Task item:
Lines from the one containing "lime brick C12" through the last line of the data below are to be returned exactly; leave out the rest.

Data below:
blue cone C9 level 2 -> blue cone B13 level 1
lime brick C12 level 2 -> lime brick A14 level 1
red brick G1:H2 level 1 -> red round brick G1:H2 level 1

Solution to the problem:
lime brick C12 level 2 -> lime brick A14 level 1
red brick G1:H2 level 1 -> red round brick G1:H2 level 1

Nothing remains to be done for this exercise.